Work to do ▸
Identify every line in the material that contains the string "pizz", and copy each such line; case counts.

━━━ Exercise materials ━━━

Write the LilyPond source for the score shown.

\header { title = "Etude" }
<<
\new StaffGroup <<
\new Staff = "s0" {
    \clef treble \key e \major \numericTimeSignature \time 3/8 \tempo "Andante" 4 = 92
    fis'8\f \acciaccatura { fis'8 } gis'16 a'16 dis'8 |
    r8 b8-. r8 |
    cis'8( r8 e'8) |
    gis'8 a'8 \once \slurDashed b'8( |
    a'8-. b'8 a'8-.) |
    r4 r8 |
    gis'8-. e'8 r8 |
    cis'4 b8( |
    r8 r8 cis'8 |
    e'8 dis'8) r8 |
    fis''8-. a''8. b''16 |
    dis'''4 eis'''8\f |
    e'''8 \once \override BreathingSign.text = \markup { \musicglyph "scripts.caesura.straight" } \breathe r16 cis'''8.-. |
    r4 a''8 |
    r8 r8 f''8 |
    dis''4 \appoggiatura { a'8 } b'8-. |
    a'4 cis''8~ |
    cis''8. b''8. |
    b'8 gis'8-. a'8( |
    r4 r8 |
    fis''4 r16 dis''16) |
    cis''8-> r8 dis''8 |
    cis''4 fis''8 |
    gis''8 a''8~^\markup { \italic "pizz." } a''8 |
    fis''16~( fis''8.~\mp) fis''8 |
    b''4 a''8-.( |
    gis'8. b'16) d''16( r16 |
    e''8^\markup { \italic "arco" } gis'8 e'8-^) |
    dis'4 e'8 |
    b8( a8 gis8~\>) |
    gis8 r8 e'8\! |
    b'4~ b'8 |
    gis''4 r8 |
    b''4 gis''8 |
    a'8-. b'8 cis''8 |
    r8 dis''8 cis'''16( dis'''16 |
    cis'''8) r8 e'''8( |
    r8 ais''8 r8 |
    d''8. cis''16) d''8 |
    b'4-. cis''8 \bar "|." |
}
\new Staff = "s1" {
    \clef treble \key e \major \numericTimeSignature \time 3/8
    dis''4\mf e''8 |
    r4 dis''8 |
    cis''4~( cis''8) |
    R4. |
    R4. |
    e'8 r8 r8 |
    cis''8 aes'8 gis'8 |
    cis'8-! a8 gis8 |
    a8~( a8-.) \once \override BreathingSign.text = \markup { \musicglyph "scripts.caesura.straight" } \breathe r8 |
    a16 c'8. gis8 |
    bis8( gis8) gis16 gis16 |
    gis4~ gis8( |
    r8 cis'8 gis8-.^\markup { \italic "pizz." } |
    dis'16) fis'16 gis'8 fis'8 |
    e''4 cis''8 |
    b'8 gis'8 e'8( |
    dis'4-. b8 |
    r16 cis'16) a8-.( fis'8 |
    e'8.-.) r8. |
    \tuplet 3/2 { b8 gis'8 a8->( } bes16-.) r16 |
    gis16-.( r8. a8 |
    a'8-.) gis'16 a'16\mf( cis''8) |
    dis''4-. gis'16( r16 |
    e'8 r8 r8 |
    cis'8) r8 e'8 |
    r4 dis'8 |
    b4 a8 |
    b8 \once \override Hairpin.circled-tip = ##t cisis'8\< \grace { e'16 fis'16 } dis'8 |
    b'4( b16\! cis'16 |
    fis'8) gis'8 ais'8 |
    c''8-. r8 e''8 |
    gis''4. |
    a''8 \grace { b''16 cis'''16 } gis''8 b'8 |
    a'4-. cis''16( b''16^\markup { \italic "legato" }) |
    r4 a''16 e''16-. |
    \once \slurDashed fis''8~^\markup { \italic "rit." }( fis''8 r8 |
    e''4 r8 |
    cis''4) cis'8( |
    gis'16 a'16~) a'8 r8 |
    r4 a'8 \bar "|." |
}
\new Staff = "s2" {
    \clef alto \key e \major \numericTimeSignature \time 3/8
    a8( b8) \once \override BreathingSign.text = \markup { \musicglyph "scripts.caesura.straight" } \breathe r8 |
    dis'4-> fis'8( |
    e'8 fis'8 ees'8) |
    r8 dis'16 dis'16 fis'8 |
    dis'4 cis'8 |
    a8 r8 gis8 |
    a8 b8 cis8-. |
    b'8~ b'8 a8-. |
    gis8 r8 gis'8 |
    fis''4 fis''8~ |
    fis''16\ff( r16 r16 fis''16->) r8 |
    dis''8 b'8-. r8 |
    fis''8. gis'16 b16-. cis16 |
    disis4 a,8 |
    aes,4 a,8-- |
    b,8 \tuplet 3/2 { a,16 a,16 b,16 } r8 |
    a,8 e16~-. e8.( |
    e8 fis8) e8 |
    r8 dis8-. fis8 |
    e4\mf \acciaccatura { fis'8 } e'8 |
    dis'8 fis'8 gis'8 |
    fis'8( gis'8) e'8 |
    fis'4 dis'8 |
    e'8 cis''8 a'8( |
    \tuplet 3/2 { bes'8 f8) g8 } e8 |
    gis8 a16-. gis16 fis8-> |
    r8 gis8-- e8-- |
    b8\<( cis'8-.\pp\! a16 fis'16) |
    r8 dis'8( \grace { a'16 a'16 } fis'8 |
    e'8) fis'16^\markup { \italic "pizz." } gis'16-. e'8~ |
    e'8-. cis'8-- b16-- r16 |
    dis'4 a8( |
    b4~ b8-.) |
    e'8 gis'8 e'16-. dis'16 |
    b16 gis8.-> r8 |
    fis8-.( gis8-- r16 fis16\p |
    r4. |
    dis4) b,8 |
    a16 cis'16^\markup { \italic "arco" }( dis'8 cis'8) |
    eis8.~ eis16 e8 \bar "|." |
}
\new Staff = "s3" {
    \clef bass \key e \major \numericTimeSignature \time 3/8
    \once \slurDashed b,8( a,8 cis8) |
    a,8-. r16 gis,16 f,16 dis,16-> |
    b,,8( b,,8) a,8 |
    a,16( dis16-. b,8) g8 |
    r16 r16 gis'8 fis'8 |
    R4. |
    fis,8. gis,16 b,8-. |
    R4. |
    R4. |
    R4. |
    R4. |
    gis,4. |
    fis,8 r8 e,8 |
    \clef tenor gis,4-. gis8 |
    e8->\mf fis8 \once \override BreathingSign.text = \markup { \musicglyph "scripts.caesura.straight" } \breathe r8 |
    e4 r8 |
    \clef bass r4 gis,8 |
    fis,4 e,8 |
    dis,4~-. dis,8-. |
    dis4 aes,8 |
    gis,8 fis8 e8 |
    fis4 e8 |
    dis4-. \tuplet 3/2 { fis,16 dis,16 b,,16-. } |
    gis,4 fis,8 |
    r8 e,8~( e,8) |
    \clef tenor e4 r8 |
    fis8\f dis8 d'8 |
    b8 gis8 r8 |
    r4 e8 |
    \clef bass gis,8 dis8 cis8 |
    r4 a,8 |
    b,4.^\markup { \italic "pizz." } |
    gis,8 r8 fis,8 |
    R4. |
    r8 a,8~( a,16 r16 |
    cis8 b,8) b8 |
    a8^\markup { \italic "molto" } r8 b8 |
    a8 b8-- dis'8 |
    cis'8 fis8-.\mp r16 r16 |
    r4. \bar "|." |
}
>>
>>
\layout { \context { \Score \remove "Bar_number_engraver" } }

━━━

Answer to this task ▸
    gis''8 a''8~^\markup { \italic "pizz." } a''8 |
    r8 cis'8 gis8-.^\markup { \italic "pizz." } |
    e'8) fis'16^\markup { \italic "pizz." } gis'16-. e'8~ |
    b,4.^\markup { \italic "pizz." } |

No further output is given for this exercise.